REQUIRED WORK
Start at the line with "yellow trapezoid: (183, 240)" in the records below, stop at the line with "cyan line: (122, 68) -> (127, 66), moved", and return every line in that span exactly, the two end lines included.

DATA UNDER STUDY

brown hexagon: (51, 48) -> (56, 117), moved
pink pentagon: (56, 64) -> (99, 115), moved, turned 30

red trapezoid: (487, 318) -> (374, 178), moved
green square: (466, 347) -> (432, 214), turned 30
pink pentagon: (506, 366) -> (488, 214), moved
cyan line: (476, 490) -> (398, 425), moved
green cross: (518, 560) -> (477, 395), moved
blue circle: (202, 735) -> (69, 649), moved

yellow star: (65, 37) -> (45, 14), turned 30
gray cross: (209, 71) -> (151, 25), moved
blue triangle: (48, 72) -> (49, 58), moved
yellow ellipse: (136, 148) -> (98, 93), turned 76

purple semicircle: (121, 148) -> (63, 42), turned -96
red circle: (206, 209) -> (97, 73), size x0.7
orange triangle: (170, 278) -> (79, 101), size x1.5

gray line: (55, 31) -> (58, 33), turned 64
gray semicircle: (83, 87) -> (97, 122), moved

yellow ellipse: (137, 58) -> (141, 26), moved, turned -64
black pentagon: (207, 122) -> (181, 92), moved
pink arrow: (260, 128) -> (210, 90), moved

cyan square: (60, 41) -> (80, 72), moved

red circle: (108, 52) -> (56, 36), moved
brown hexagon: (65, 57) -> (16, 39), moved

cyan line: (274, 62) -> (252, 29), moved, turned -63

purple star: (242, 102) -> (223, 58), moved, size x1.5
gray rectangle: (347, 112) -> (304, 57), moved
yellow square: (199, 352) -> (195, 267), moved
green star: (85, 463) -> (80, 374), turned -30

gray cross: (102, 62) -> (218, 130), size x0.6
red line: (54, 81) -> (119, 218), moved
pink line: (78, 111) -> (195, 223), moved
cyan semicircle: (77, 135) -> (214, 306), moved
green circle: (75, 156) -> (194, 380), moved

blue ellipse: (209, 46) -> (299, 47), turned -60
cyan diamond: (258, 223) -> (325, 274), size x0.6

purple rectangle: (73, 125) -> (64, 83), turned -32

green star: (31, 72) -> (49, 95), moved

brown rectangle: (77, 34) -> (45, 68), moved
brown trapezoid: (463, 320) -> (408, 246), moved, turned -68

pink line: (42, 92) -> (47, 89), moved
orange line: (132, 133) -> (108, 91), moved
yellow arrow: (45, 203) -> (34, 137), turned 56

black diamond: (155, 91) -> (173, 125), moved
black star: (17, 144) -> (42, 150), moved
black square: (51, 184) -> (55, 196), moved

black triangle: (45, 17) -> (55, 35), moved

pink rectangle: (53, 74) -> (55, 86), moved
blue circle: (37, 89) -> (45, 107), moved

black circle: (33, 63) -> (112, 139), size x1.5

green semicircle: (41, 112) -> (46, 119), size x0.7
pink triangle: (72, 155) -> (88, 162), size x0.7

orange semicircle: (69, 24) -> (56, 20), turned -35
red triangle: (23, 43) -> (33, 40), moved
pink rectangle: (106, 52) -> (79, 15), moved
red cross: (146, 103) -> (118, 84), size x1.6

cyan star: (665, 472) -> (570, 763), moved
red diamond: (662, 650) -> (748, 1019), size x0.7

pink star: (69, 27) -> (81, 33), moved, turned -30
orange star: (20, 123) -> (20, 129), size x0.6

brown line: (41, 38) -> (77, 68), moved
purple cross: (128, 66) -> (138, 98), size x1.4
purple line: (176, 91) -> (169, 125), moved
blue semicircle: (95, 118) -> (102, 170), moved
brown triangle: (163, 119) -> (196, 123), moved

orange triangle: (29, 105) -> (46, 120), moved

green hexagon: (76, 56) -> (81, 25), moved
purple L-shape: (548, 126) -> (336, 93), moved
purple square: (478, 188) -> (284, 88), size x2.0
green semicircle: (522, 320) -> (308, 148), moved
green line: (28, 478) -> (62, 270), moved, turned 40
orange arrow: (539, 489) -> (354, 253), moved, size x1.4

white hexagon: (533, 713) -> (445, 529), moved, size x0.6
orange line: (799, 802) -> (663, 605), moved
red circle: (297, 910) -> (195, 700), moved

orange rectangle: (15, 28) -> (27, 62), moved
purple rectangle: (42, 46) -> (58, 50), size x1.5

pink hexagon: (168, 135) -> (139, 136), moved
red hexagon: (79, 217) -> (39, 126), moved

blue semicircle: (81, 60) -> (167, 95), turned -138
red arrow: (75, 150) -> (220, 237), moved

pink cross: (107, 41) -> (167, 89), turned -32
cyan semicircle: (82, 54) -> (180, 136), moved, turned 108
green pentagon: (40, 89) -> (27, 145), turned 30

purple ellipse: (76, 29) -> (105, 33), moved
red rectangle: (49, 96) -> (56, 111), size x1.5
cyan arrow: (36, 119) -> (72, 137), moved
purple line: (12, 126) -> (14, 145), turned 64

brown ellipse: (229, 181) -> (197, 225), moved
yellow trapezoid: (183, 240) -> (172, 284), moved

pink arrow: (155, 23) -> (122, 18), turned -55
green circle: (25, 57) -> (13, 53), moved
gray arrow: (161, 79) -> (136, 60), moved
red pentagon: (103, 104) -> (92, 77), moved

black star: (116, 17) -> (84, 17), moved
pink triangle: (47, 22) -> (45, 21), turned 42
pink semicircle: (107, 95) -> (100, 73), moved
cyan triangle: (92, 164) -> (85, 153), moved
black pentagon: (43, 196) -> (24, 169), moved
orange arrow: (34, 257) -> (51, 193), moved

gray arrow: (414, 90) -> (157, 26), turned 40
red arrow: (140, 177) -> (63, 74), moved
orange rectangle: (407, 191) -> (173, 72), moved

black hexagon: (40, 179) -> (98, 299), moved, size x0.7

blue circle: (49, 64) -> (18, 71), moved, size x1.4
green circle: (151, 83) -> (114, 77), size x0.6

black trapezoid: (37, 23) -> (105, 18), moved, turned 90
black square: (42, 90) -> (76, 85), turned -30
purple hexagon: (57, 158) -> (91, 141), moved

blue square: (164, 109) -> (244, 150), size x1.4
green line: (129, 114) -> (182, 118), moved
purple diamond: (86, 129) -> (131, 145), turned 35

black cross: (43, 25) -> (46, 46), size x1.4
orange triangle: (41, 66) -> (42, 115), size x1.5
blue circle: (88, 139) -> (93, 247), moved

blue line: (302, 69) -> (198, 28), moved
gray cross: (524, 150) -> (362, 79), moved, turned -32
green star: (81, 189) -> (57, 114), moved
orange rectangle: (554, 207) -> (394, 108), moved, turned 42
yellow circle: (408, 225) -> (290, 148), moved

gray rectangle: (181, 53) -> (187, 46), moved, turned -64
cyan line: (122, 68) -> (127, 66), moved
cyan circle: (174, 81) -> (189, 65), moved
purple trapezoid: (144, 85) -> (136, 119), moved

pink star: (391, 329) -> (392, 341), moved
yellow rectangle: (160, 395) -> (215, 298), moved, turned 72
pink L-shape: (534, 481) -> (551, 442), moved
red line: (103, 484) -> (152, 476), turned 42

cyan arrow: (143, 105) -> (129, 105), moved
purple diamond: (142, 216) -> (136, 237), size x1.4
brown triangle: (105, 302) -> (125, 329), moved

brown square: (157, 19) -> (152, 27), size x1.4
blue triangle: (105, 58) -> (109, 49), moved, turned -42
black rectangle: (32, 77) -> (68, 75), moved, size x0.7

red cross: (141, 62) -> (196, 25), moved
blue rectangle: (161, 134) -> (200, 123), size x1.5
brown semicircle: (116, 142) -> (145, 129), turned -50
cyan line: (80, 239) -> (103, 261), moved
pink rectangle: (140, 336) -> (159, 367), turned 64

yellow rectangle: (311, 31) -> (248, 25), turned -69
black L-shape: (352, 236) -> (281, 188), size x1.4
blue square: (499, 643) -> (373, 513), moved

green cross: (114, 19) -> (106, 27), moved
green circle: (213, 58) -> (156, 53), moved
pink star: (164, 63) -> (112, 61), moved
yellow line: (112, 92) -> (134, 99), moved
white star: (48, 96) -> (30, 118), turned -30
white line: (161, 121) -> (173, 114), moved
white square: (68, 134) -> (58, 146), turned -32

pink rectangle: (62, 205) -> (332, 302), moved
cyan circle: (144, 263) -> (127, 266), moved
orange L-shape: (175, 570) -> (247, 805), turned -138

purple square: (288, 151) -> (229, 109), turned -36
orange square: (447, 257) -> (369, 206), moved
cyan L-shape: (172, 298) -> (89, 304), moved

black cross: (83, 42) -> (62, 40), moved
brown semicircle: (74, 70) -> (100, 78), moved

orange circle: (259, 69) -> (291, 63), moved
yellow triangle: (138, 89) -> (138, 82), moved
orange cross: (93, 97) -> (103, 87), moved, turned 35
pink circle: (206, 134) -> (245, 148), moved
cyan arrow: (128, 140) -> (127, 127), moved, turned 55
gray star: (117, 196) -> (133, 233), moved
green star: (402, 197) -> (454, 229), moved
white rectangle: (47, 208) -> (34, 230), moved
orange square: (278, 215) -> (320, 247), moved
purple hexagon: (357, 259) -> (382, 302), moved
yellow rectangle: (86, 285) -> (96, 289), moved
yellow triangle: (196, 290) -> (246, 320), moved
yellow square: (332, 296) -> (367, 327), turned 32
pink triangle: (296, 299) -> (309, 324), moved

SOLUTION FOR THIS TASK
yellow trapezoid: (183, 240) -> (172, 284), moved

pink arrow: (155, 23) -> (122, 18), turned -55
green circle: (25, 57) -> (13, 53), moved
gray arrow: (161, 79) -> (136, 60), moved
red pentagon: (103, 104) -> (92, 77), moved

black star: (116, 17) -> (84, 17), moved
pink triangle: (47, 22) -> (45, 21), turned 42
pink semicircle: (107, 95) -> (100, 73), moved
cyan triangle: (92, 164) -> (85, 153), moved
black pentagon: (43, 196) -> (24, 169), moved
orange arrow: (34, 257) -> (51, 193), moved

gray arrow: (414, 90) -> (157, 26), turned 40
red arrow: (140, 177) -> (63, 74), moved
orange rectangle: (407, 191) -> (173, 72), moved

black hexagon: (40, 179) -> (98, 299), moved, size x0.7

blue circle: (49, 64) -> (18, 71), moved, size x1.4
green circle: (151, 83) -> (114, 77), size x0.6

black trapezoid: (37, 23) -> (105, 18), moved, turned 90
black square: (42, 90) -> (76, 85), turned -30
purple hexagon: (57, 158) -> (91, 141), moved

blue square: (164, 109) -> (244, 150), size x1.4
green line: (129, 114) -> (182, 118), moved
purple diamond: (86, 129) -> (131, 145), turned 35

black cross: (43, 25) -> (46, 46), size x1.4
orange triangle: (41, 66) -> (42, 115), size x1.5
blue circle: (88, 139) -> (93, 247), moved

blue line: (302, 69) -> (198, 28), moved
gray cross: (524, 150) -> (362, 79), moved, turned -32
green star: (81, 189) -> (57, 114), moved
orange rectangle: (554, 207) -> (394, 108), moved, turned 42
yellow circle: (408, 225) -> (290, 148), moved

gray rectangle: (181, 53) -> (187, 46), moved, turned -64
cyan line: (122, 68) -> (127, 66), moved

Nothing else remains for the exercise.